MATERIAL PROVIDED section start
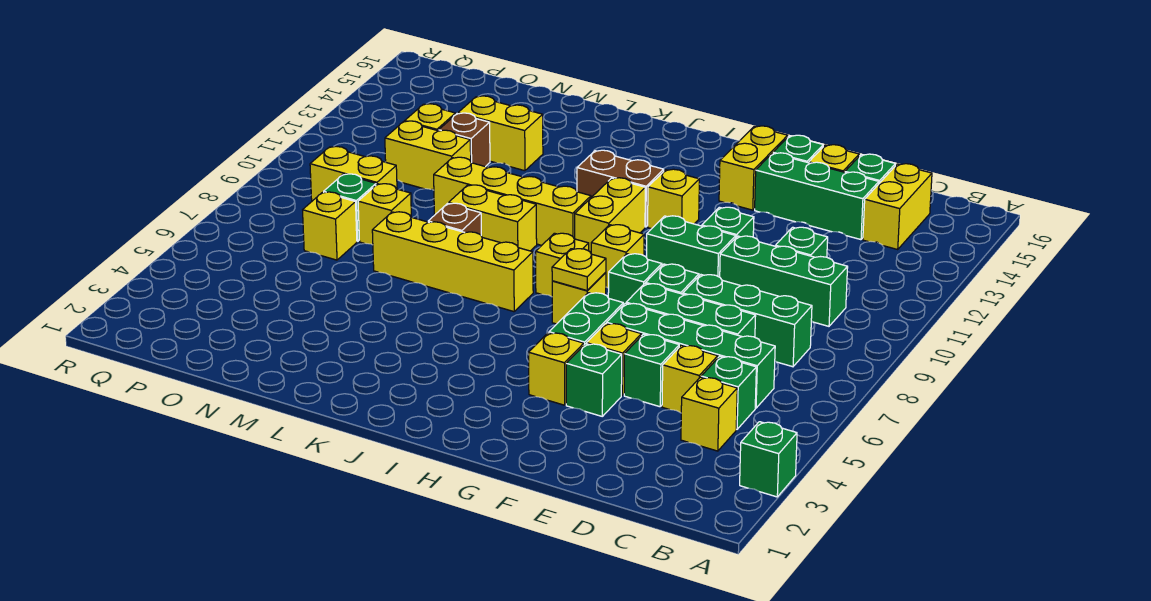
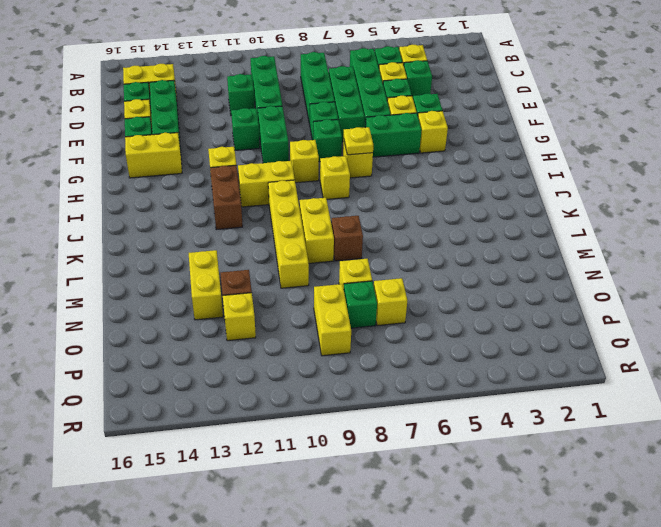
green brick A3 level 1 -> green brick D4 level 1
yellow brick J7:M7 level 1 -> none
yellow brick N11:O11 level 1 -> none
MATERIAL PROVIDED section end
ACTIVITY: An exact, line-for-line copy is required: from the line containing "yellow brick J7:M7 level 1 -> none" through the final line of the listing above, both included, with nothing else.

TASK SOLUTION:
yellow brick J7:M7 level 1 -> none
yellow brick N11:O11 level 1 -> none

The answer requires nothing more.